**Exercise objective**: Scan the entries line by line and return those with "orange".

START Listed records

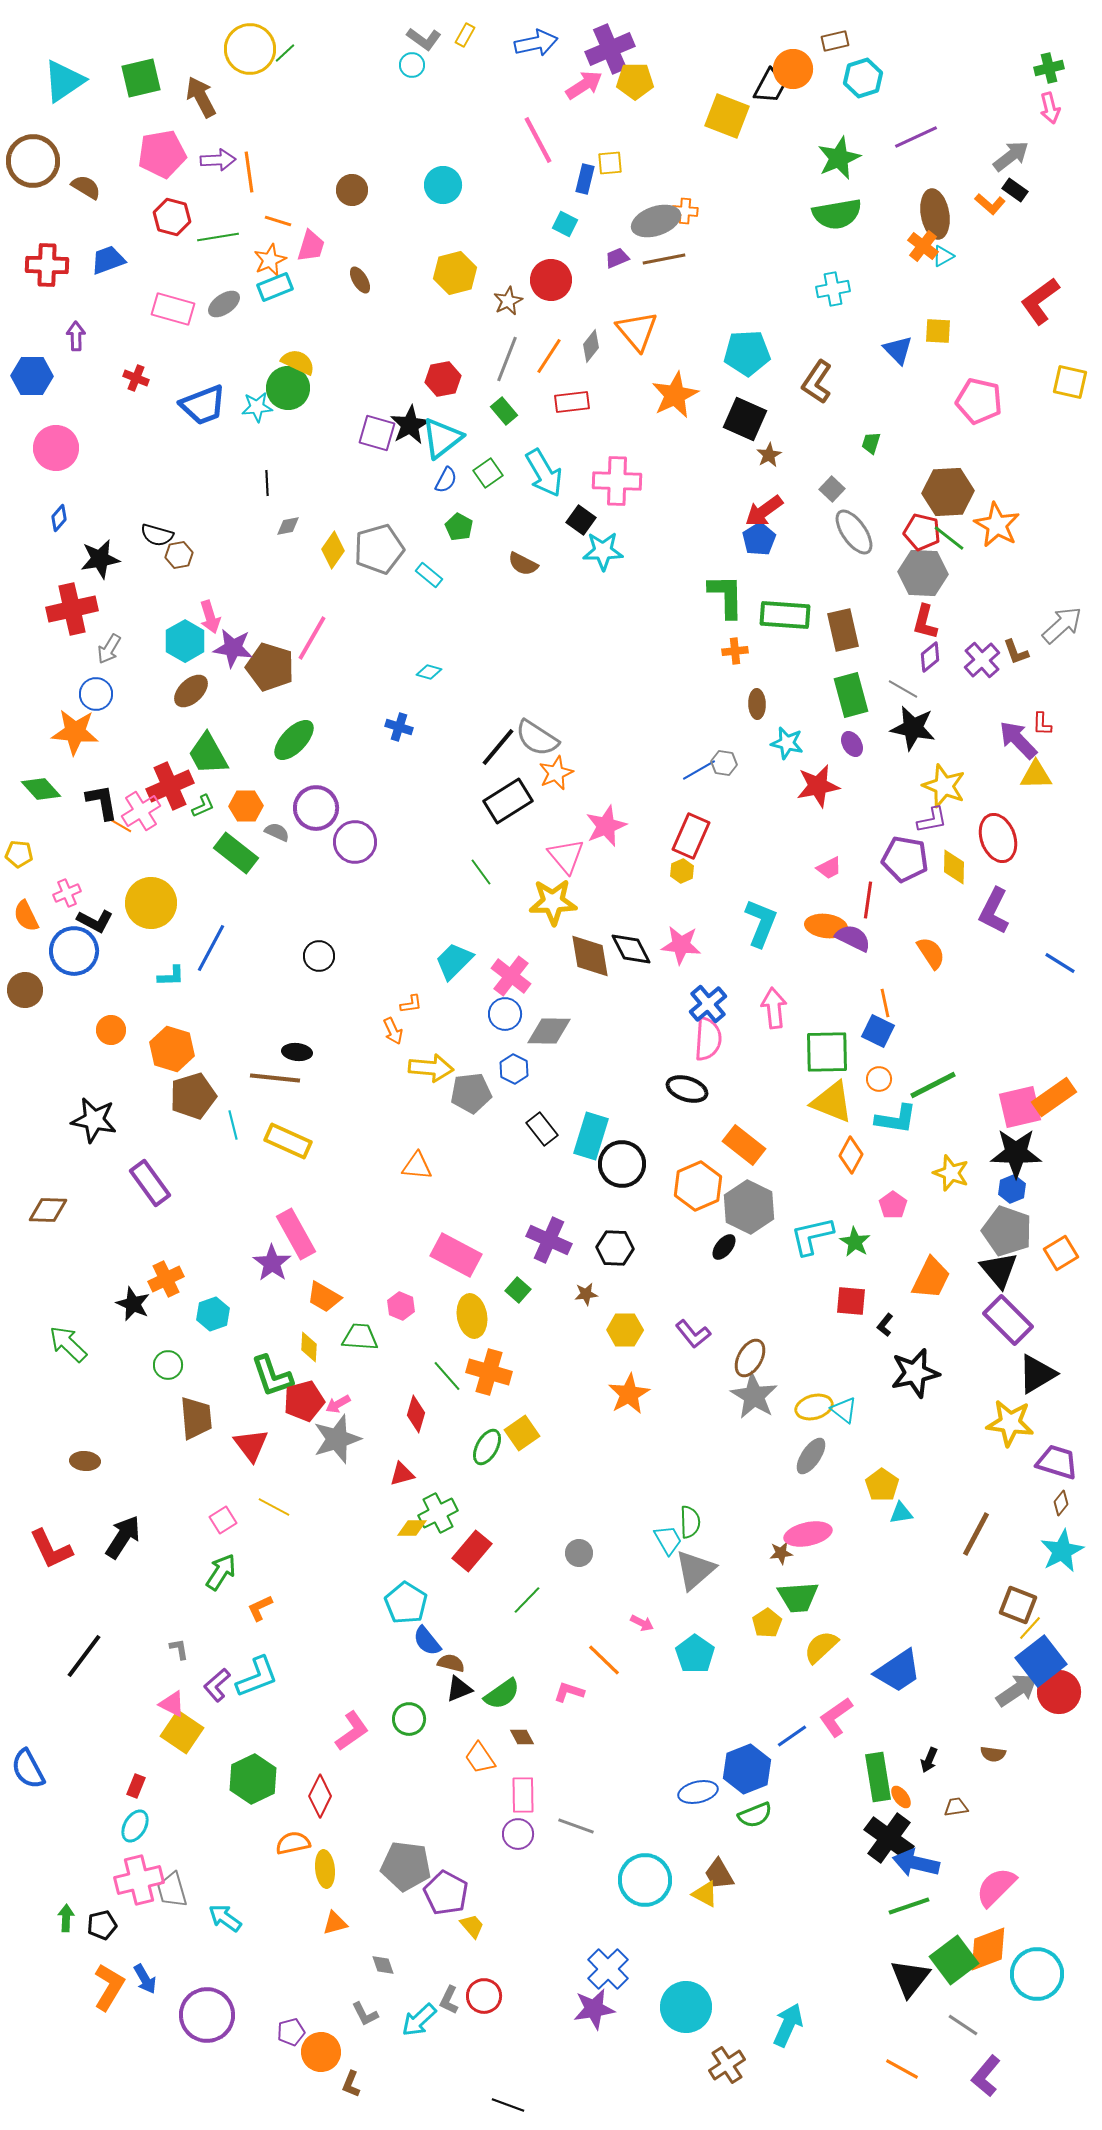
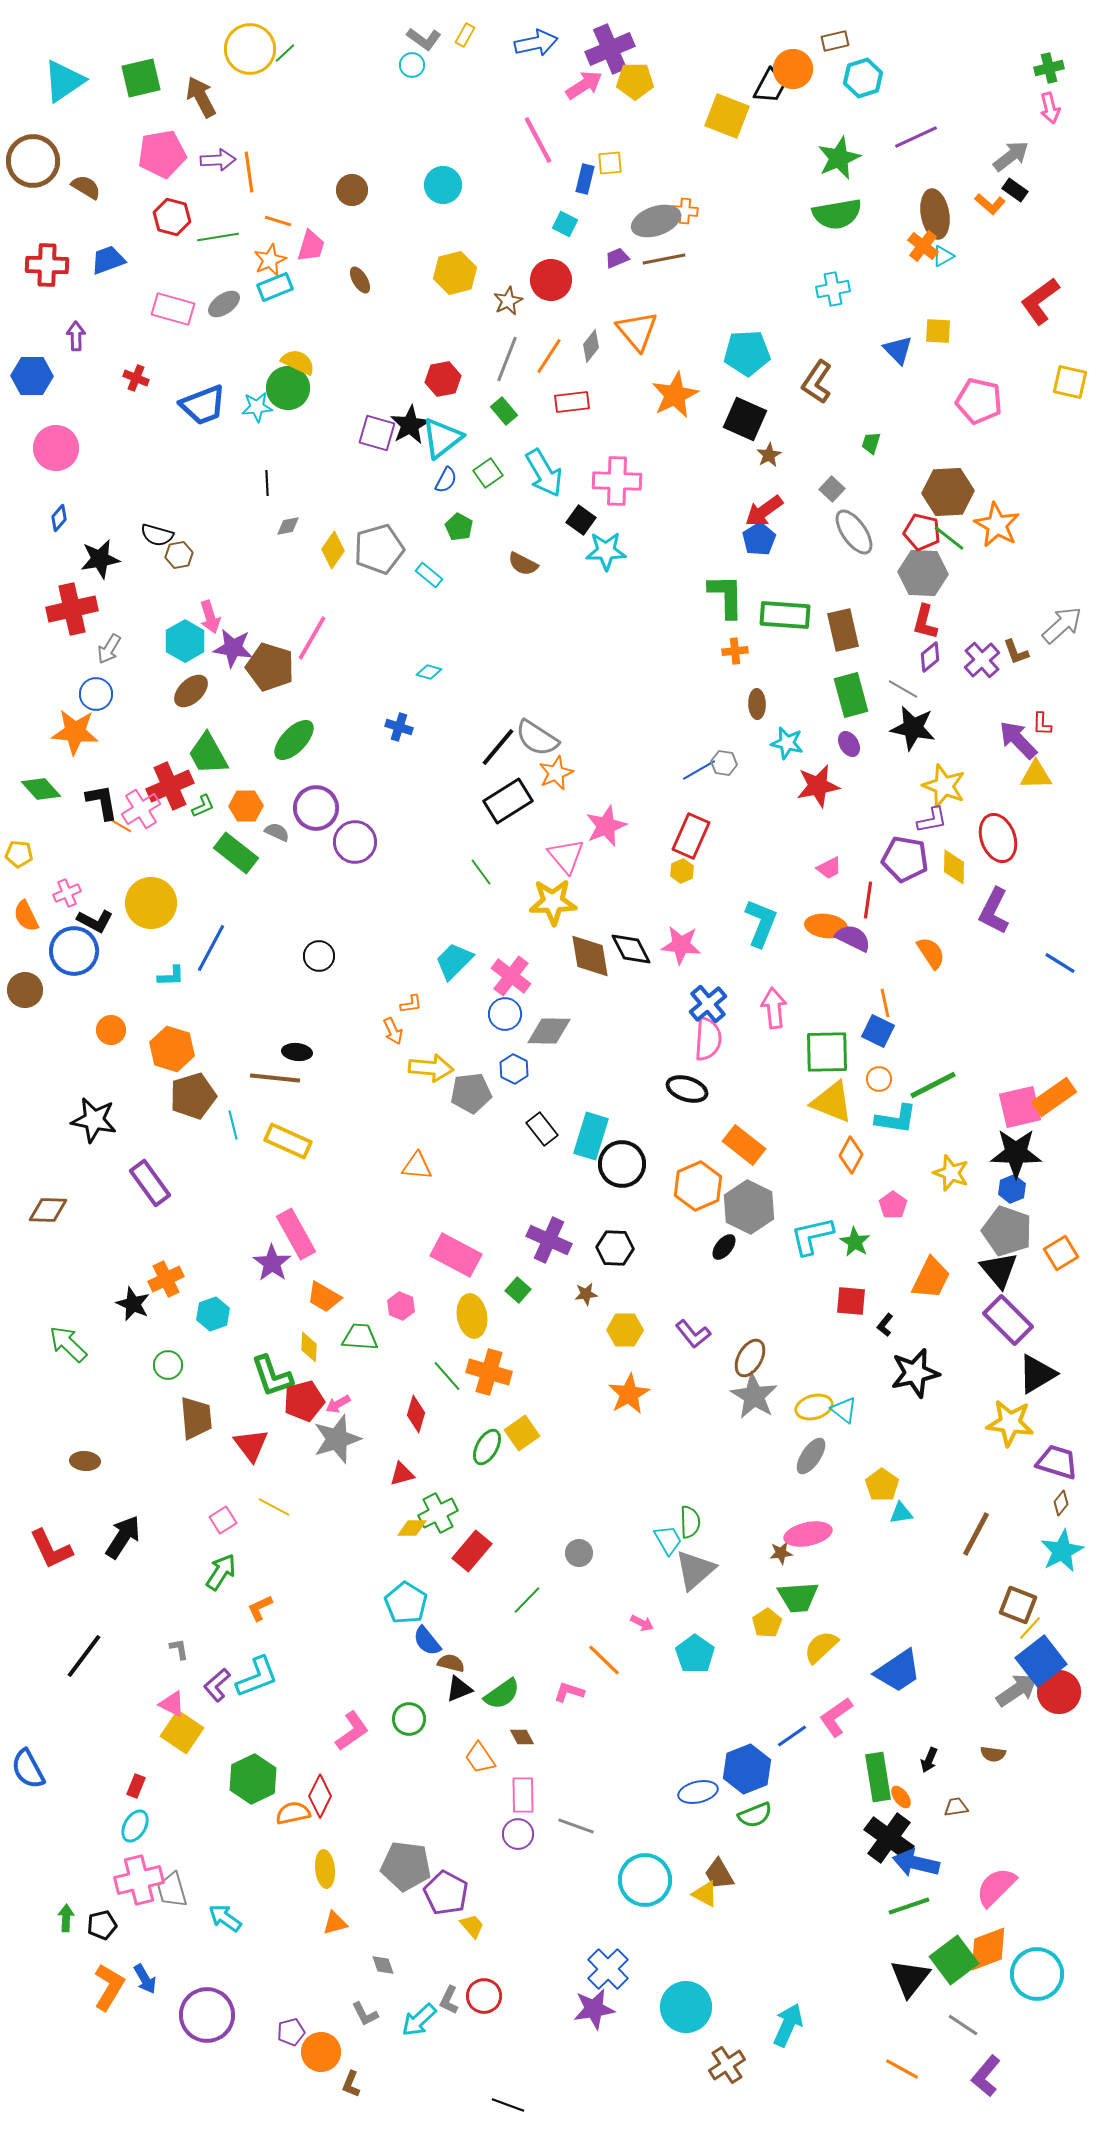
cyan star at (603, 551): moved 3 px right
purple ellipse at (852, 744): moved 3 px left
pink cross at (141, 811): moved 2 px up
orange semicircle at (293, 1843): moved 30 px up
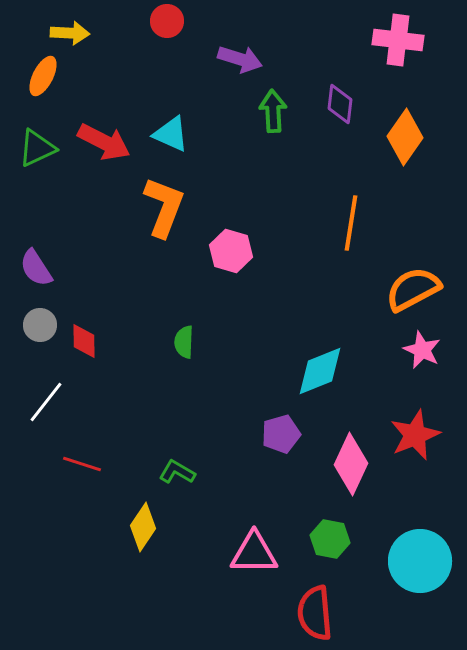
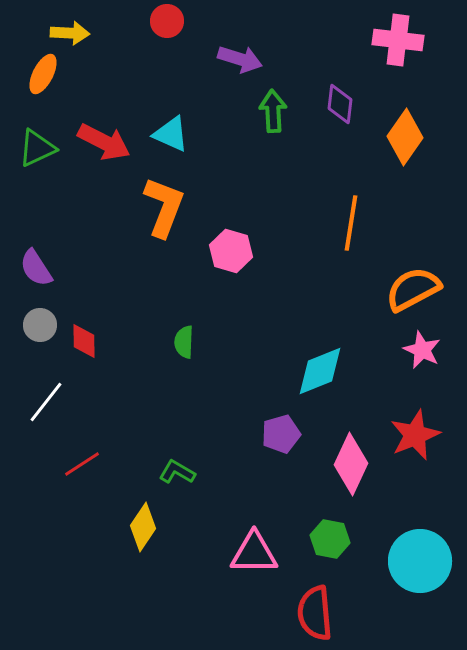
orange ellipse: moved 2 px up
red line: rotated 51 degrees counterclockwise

END Listed records

**The answer**:
orange semicircle at (293, 1843): moved 30 px up
orange ellipse: moved 2 px up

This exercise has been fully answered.